◆ What to work on: Rewrite the lines starting with the line with "[(452, 302)]" and going on through the line with "so (x=385, y=133).", replacing "closest" with "nearest" and leaving everything else unchanged.

◆ Questions about pictured scenes:
========================

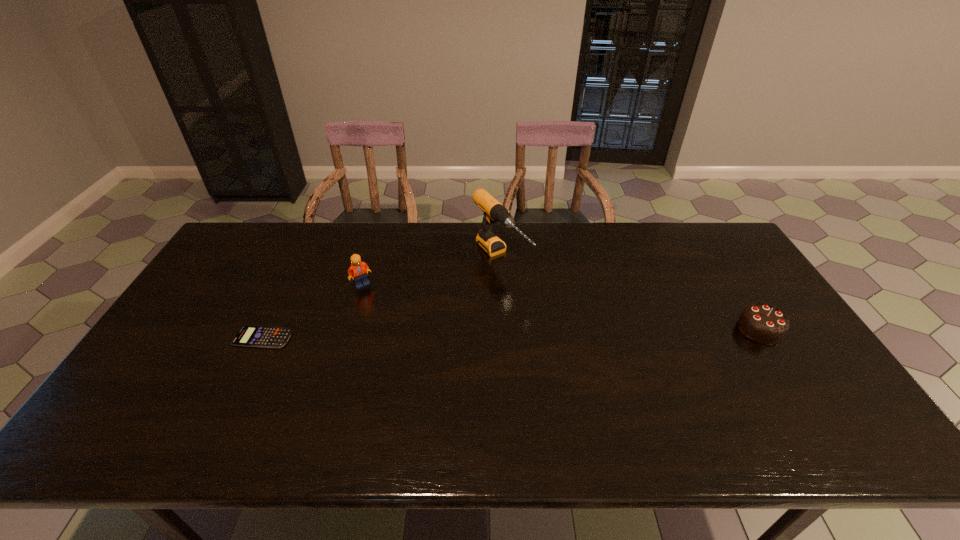
Identify the location of the leftmost object. (248, 336).

At what (x,y) coordinates should I click in order to perform the action: click on the shortest object. Please return your answer as a coordinate pair (x, y). Looking at the image, I should click on (248, 336).

Where is `the rightmost object`? Image resolution: width=960 pixels, height=540 pixels. the rightmost object is located at coordinates (762, 323).

At what (x,y) coordinates should I click in order to perform the action: click on the third tallest object. Please return your answer as a coordinate pair (x, y). The width and height of the screenshot is (960, 540). Looking at the image, I should click on point(762,323).

You are a GUI agent. You are given a task and a screenshot of the screen. Output one action in this format:
    pyautogui.click(x=<x>, y=<y>)
    Task: Click on the second object from left to right
    This screenshot has height=540, width=960.
    Given the screenshot: What is the action you would take?
    pyautogui.click(x=359, y=270)

Find the location of a particular element. This screenshot has width=960, height=540. Lego is located at coordinates (359, 270).

Image resolution: width=960 pixels, height=540 pixels. I want to click on the third object from left to right, so click(x=494, y=211).

The width and height of the screenshot is (960, 540). I want to click on drill, so click(x=494, y=211).

Find the location of `vacant space located 0.050m on the left of the calculator`. vacant space located 0.050m on the left of the calculator is located at coordinates (217, 338).

Locate an element on the screen. vacant space located 0.090m on the front of the third tallest object is located at coordinates (787, 373).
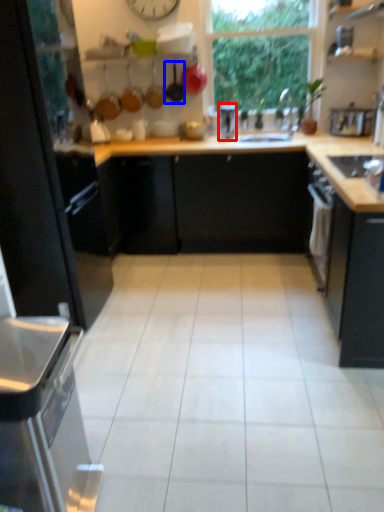
Question: Among these objects, which one is farthest to the camera, appliance (highlighted by a red box) or frying pan (highlighted by a blue box)?

Choices:
 (A) appliance
 (B) frying pan

Answer: (B)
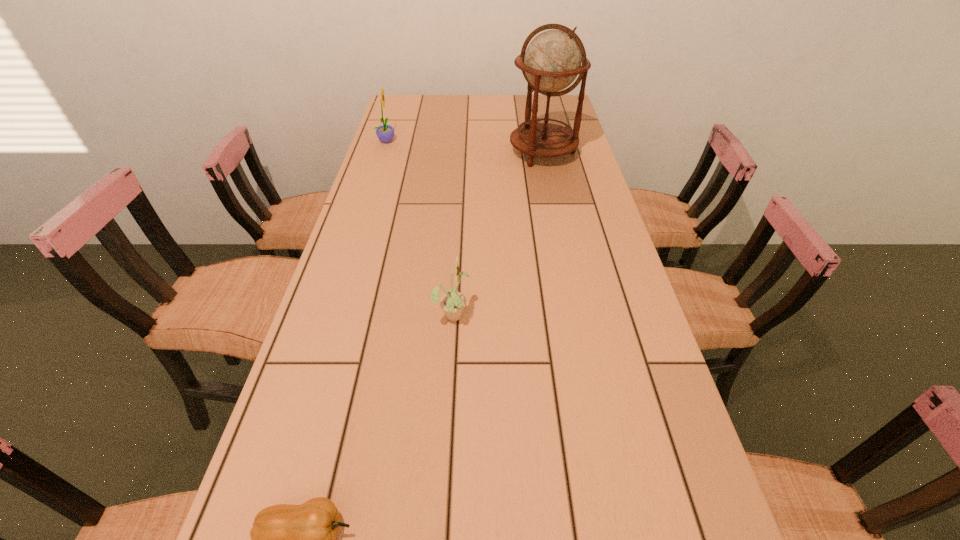
You are a GUI agent. You are given a task and a screenshot of the screen. Output one action in this format:
    pyautogui.click(x=<x>, y=<y>)
    Task: Click on the blank region between the second object from right to left and the left sunflower
    The height and width of the screenshot is (540, 960).
    Given the screenshot: What is the action you would take?
    pyautogui.click(x=420, y=227)

Identify which object is the nearest to the shortest object. Please provide its 2D coordinates. Your answer should be formatted as a tuple, i.e. [(x, y)], where the tuple contains the x and y coordinates of a point satisfying the conditions above.

[(452, 302)]

Image resolution: width=960 pixels, height=540 pixels. I want to click on object that stands as the closest to the tallest object, so (x=385, y=133).

In order to click on vacant space that satisfies the following two spatial constraints: 1. on the surface of the globe; 2. on the front-facing side of the nearer sunflower in this screenshot , I will do `click(576, 314)`.

Identify the location of free space that satisfies the following two spatial constraints: 1. on the surface of the rightmost object; 2. on the front-facing side of the nearer sunflower. This screenshot has height=540, width=960. (576, 314).

Image resolution: width=960 pixels, height=540 pixels. Find the location of `free spot that satisfies the following two spatial constraints: 1. on the surface of the rightmost object; 2. on the front-facing side of the second nearest object`. free spot that satisfies the following two spatial constraints: 1. on the surface of the rightmost object; 2. on the front-facing side of the second nearest object is located at coordinates (576, 314).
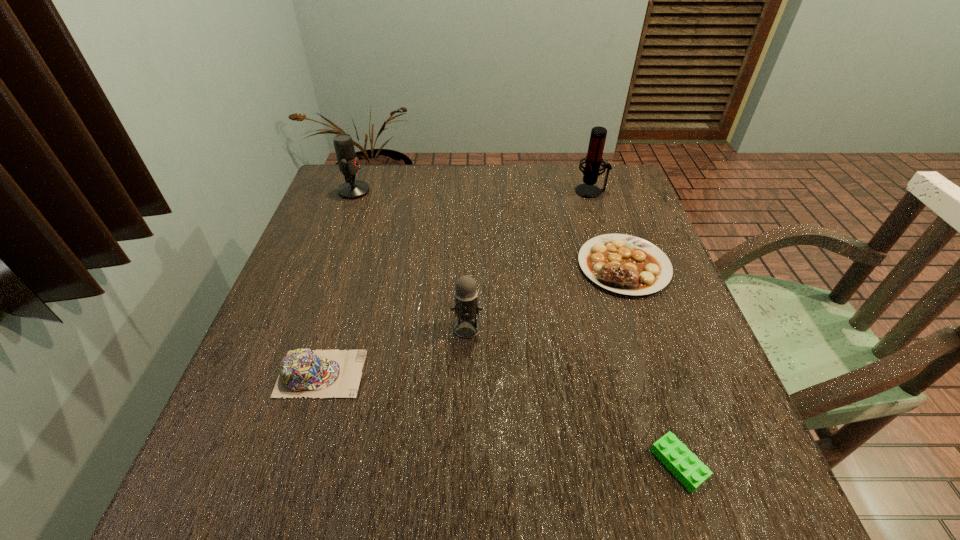
Where is `the rightmost microphone`? The width and height of the screenshot is (960, 540). the rightmost microphone is located at coordinates coord(593,160).

You are a GUI agent. You are given a task and a screenshot of the screen. Output one action in this format:
    pyautogui.click(x=<x>, y=<y>)
    Task: Click on the leftmost microphone
    
    Given the screenshot: What is the action you would take?
    [x=348, y=164]

Where is `the nearest microphone`? the nearest microphone is located at coordinates (466, 307).

Locate an element on the screen. the second microphone from left to right is located at coordinates (466, 307).

Identify the location of the second nearest object. The image size is (960, 540). (303, 372).

Find the location of `the third shortest object`. the third shortest object is located at coordinates (303, 372).

This screenshot has width=960, height=540. What are the coordinates of `the second shortest object` in the screenshot? It's located at (624, 264).

The image size is (960, 540). I want to click on steak, so click(x=624, y=264).

Find the location of a particular element. The width and height of the screenshot is (960, 540). Lego is located at coordinates (680, 461).

The height and width of the screenshot is (540, 960). Find the location of `the nearest object`. the nearest object is located at coordinates (680, 461).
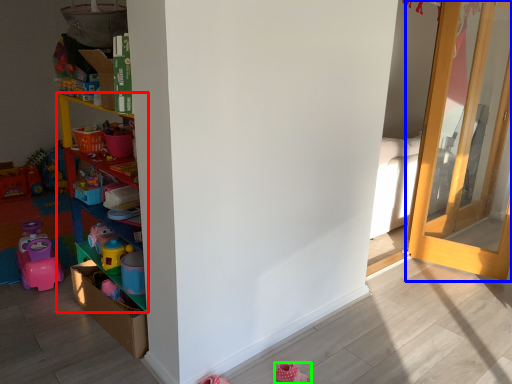
Question: Estimate the real-world distances between objects in this image. Which object is closer to shelf (highlighted by a red box), door (highlighted by a blue box) or shoe (highlighted by a green box)?

Choices:
 (A) door
 (B) shoe

Answer: (B)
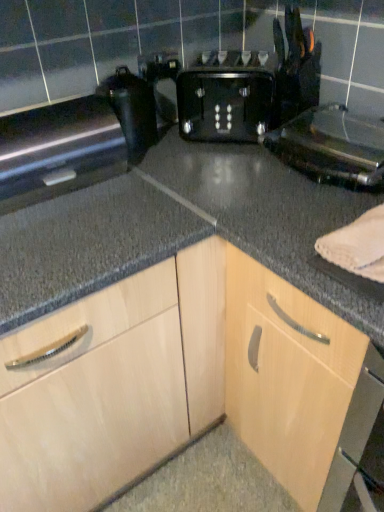
Question: From a real-world perspective, is satin black oven at left, the third appliance from the right, on top of black plastic toaster at center?

Choices:
 (A) no
 (B) yes

Answer: (A)

Question: From the image's perspective, would you say satin black oven at left, the third appliance from the right, is shown under black plastic toaster at center?

Choices:
 (A) no
 (B) yes

Answer: (B)

Question: Considering the relative sizes of satin black oven at left, the 1th appliance viewed from the left, and black plastic toaster at center in the image provided, is satin black oven at left, the 1th appliance viewed from the left, taller than black plastic toaster at center?

Choices:
 (A) no
 (B) yes

Answer: (A)

Question: Can you confirm if satin black oven at left, the 1th appliance viewed from the left, is thinner than black plastic toaster at center?

Choices:
 (A) yes
 (B) no

Answer: (A)

Question: Can you confirm if satin black oven at left, the third appliance from the right, is bigger than black plastic toaster at center?

Choices:
 (A) no
 (B) yes

Answer: (B)

Question: In terms of width, does light wood cabinet at center look wider or thinner when compared to satin black oven at left, the 1th appliance viewed from the left?

Choices:
 (A) wide
 (B) thin

Answer: (A)

Question: Is light wood cabinet at center inside the boundaries of satin black oven at left, the third appliance from the right, or outside?

Choices:
 (A) outside
 (B) inside

Answer: (A)

Question: From a real-world perspective, relative to satin black oven at left, the 1th appliance viewed from the left, is light wood cabinet at center vertically above or below?

Choices:
 (A) below
 (B) above

Answer: (A)

Question: Considering their positions, is light wood cabinet at center located in front of or behind satin black oven at left, the 1th appliance viewed from the left?

Choices:
 (A) behind
 (B) front

Answer: (B)

Question: Is satin black oven at left, the third appliance from the right, inside or outside of black glossy coffee maker at upper left, which appears as the 2th appliance when viewed from the left?

Choices:
 (A) outside
 (B) inside

Answer: (A)

Question: Is point (23, 129) positioned closer to the camera than point (114, 80)?

Choices:
 (A) closer
 (B) farther

Answer: (A)

Question: From the image's perspective, is satin black oven at left, the third appliance from the right, above or below black glossy coffee maker at upper left, which appears as the 2th appliance when viewed from the left?

Choices:
 (A) below
 (B) above

Answer: (A)

Question: In terms of height, does satin black oven at left, the third appliance from the right, look taller or shorter compared to black glossy coffee maker at upper left, which appears as the 2th appliance when viewed from the left?

Choices:
 (A) short
 (B) tall

Answer: (A)

Question: Is black plastic toaster at center inside the boundaries of black glossy coffee maker at upper left, placed as the second appliance when sorted from right to left, or outside?

Choices:
 (A) inside
 (B) outside

Answer: (B)

Question: Based on their positions, is black plastic toaster at center located to the left or right of black glossy coffee maker at upper left, placed as the second appliance when sorted from right to left?

Choices:
 (A) right
 (B) left

Answer: (A)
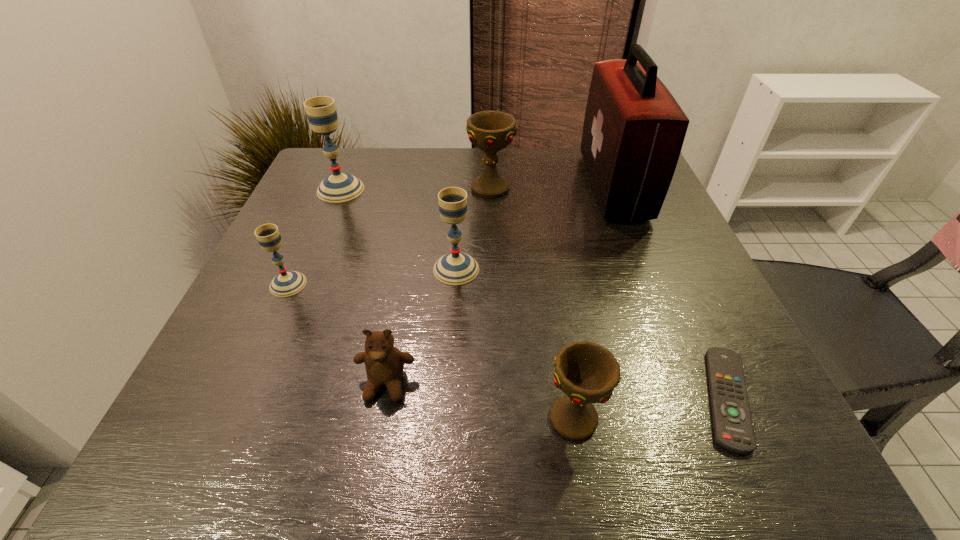
The image size is (960, 540). Identify the location of free point located 0.310m on the back of the sixth object from left to right. (548, 261).

Where is `vacant space located 0.110m on the back of the remote control`? vacant space located 0.110m on the back of the remote control is located at coordinates (684, 304).

What are the coordinates of `the first aid kit positioned at the far edge` in the screenshot? It's located at (634, 129).

Image resolution: width=960 pixels, height=540 pixels. Find the location of `chalice situated at the near edge`. chalice situated at the near edge is located at coordinates (587, 373).

This screenshot has height=540, width=960. Find the location of `remote control at the near edge`. remote control at the near edge is located at coordinates (733, 429).

The image size is (960, 540). I want to click on the first aid kit located in the right edge section of the desktop, so click(634, 129).

Where is `remote control at the right edge`? remote control at the right edge is located at coordinates (733, 429).

Identify the location of object that is at the far left corner. (321, 112).

The height and width of the screenshot is (540, 960). In order to click on object at the far right corner in this screenshot , I will do `click(634, 129)`.

Where is `object that is at the near right corner`? Image resolution: width=960 pixels, height=540 pixels. object that is at the near right corner is located at coordinates (733, 429).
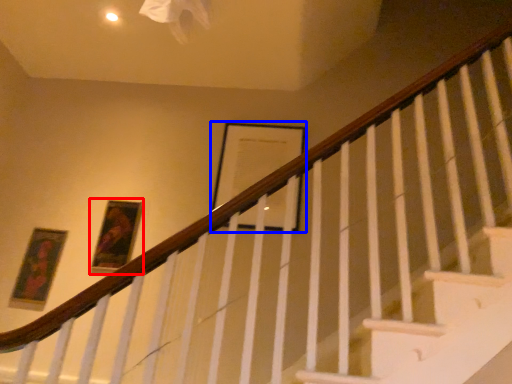
Question: Among these objects, which one is nearest to the camera, picture frame (highlighted by a red box) or picture frame (highlighted by a blue box)?

Choices:
 (A) picture frame
 (B) picture frame

Answer: (A)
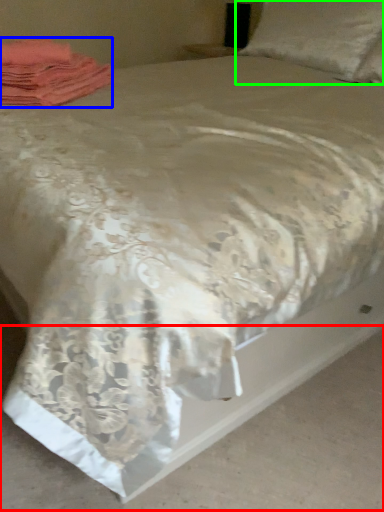
Question: Estimate the real-world distances between objects in this image. Which object is farther from concrete (highlighted by a red box), material (highlighted by a blue box) or pillow (highlighted by a green box)?

Choices:
 (A) material
 (B) pillow

Answer: (B)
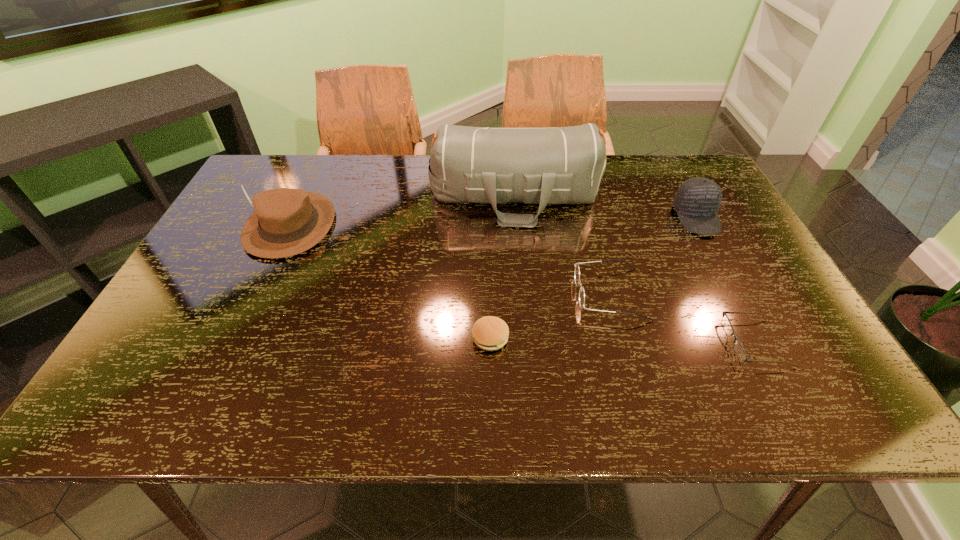
Where is `duffel bag`? The width and height of the screenshot is (960, 540). duffel bag is located at coordinates (552, 165).

Identify the location of the fifth shortest object. The image size is (960, 540). (285, 222).

At what (x,y) coordinates should I click in order to perform the action: click on the leftmost object. Please return your answer as a coordinate pair (x, y). Looking at the image, I should click on coord(285,222).

Image resolution: width=960 pixels, height=540 pixels. What are the coordinates of `the fourth shortest object` in the screenshot? It's located at (697, 201).

Locate an element on the screen. The width and height of the screenshot is (960, 540). the left spectacles is located at coordinates (577, 271).

In order to click on the third shortest object in this screenshot , I will do `click(577, 271)`.

The width and height of the screenshot is (960, 540). Find the location of `the second shortest object`. the second shortest object is located at coordinates (489, 333).

Locate an element on the screen. the right spectacles is located at coordinates (739, 350).

Find the location of a particular element. The width and height of the screenshot is (960, 540). the shortest object is located at coordinates (739, 350).

Locate an element on the screen. vacant area situated on the left of the duffel bag is located at coordinates (371, 196).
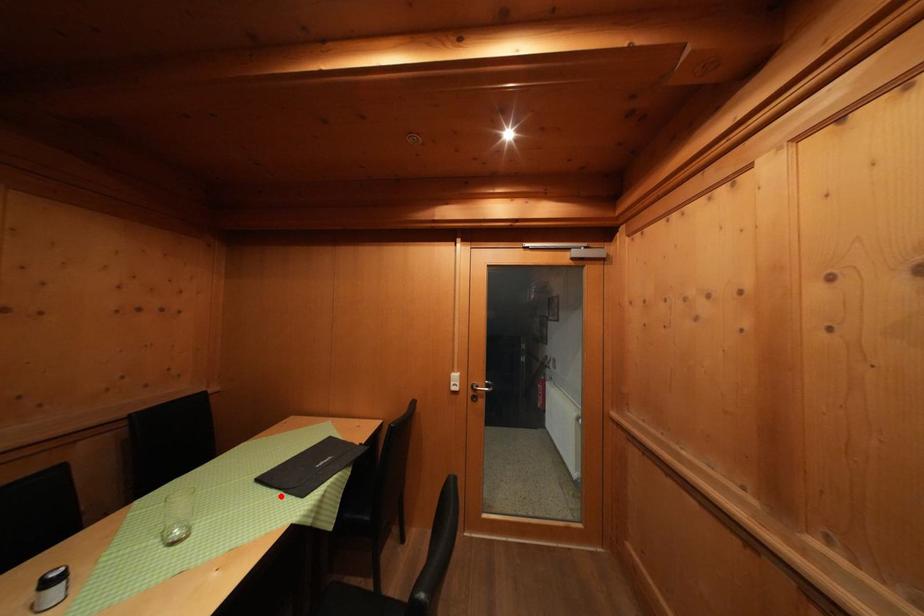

========================

◆ Exercise solution:
[(452, 302)]

Image resolution: width=960 pixels, height=540 pixels. I want to click on object that stands as the nearest to the tallest object, so (x=385, y=133).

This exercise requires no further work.